▶ **EXERCISE OBJECTIVE**: Though the entries contain pictures, the copy you make should hold only the rest, exactly as written.

▶ **RECORDS FOR THE TASK**:
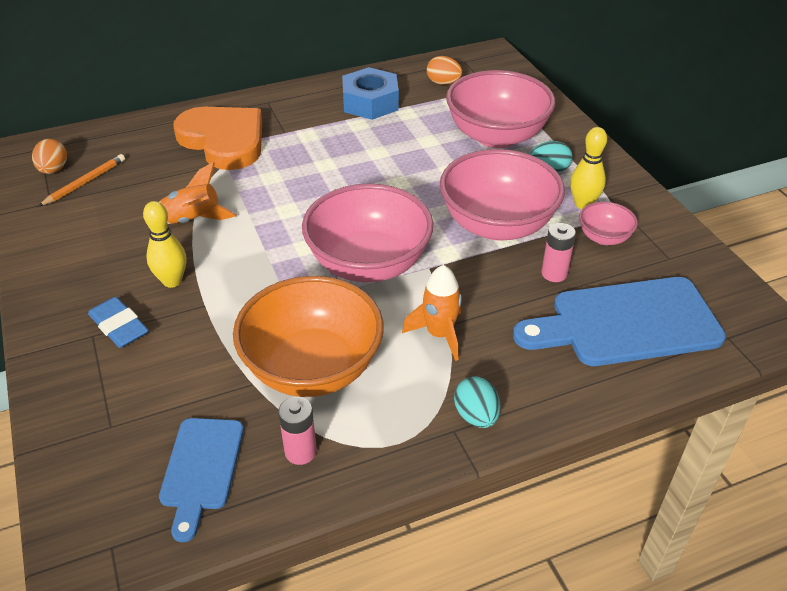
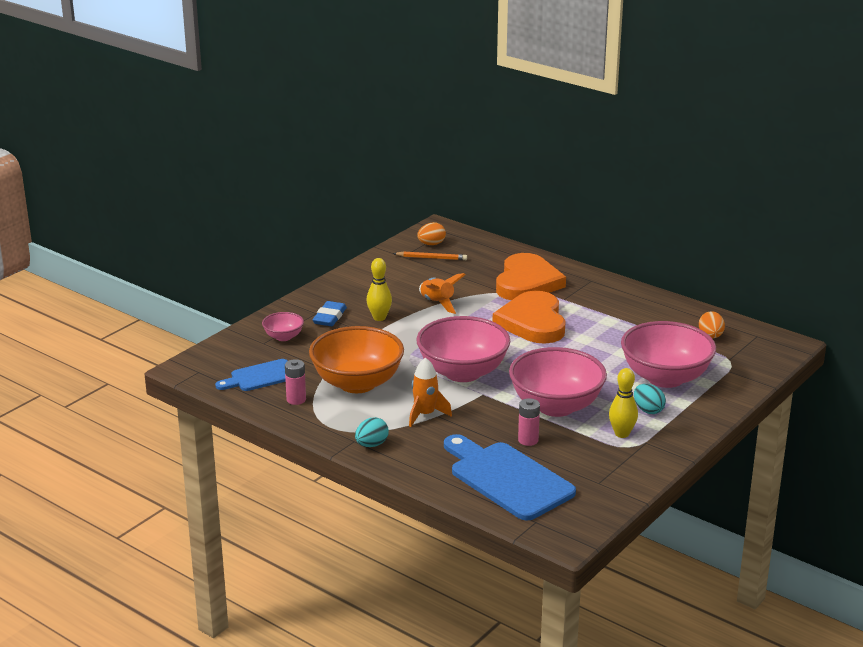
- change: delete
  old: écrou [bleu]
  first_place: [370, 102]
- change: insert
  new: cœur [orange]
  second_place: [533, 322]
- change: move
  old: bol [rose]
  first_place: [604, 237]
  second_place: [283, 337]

▶ **EXPECTED OUTPUT**:
- change: delete
  old: écrou [bleu]
  first_place: [370, 102]
- change: insert
  new: cœur [orange]
  second_place: [533, 322]
- change: move
  old: bol [rose]
  first_place: [604, 237]
  second_place: [283, 337]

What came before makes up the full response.